Task —
Look through the data below for the line with "op=delete; was=Tasse [grau]" and the line with "op=move; was=Computermaus [lila]", then output those two and all lines in between, exactly as written.

*** Opening Exercise input ***

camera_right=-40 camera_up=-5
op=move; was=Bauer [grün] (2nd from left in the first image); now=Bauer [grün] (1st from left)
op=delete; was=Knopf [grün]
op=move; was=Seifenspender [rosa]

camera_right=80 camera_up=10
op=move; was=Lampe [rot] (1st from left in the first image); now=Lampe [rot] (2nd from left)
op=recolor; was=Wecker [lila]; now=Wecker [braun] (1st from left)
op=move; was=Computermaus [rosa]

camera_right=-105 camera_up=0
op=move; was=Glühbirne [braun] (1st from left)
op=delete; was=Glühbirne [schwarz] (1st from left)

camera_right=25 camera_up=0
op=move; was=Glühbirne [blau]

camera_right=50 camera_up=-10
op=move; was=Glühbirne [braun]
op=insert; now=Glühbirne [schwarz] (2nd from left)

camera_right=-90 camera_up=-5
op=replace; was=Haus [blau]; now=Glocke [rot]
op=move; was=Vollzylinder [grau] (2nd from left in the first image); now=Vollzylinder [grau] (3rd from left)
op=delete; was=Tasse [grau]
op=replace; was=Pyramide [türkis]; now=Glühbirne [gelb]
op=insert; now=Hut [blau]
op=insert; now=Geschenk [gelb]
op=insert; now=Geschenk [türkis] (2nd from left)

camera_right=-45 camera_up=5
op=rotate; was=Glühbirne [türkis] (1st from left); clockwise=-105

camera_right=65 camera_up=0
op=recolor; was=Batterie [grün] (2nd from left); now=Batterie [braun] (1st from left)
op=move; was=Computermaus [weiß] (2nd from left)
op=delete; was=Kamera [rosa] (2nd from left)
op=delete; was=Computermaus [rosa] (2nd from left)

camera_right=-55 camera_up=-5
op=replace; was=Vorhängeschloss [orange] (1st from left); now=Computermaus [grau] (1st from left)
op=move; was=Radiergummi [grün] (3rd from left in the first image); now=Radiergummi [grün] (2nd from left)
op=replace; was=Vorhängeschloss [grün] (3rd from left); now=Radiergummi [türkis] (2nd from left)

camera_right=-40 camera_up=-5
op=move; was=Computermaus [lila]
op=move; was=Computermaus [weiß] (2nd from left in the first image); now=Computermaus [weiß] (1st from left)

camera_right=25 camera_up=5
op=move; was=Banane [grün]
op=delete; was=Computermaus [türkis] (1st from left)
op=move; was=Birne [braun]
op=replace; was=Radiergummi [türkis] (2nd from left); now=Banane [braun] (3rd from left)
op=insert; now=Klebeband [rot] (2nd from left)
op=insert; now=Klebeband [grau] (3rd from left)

*** Closing Exercise input ***

Your response —
op=delete; was=Tasse [grau]
op=replace; was=Pyramide [türkis]; now=Glühbirne [gelb]
op=insert; now=Hut [blau]
op=insert; now=Geschenk [gelb]
op=insert; now=Geschenk [türkis] (2nd from left)

camera_right=-45 camera_up=5
op=rotate; was=Glühbirne [türkis] (1st from left); clockwise=-105

camera_right=65 camera_up=0
op=recolor; was=Batterie [grün] (2nd from left); now=Batterie [braun] (1st from left)
op=move; was=Computermaus [weiß] (2nd from left)
op=delete; was=Kamera [rosa] (2nd from left)
op=delete; was=Computermaus [rosa] (2nd from left)

camera_right=-55 camera_up=-5
op=replace; was=Vorhängeschloss [orange] (1st from left); now=Computermaus [grau] (1st from left)
op=move; was=Radiergummi [grün] (3rd from left in the first image); now=Radiergummi [grün] (2nd from left)
op=replace; was=Vorhängeschloss [grün] (3rd from left); now=Radiergummi [türkis] (2nd from left)

camera_right=-40 camera_up=-5
op=move; was=Computermaus [lila]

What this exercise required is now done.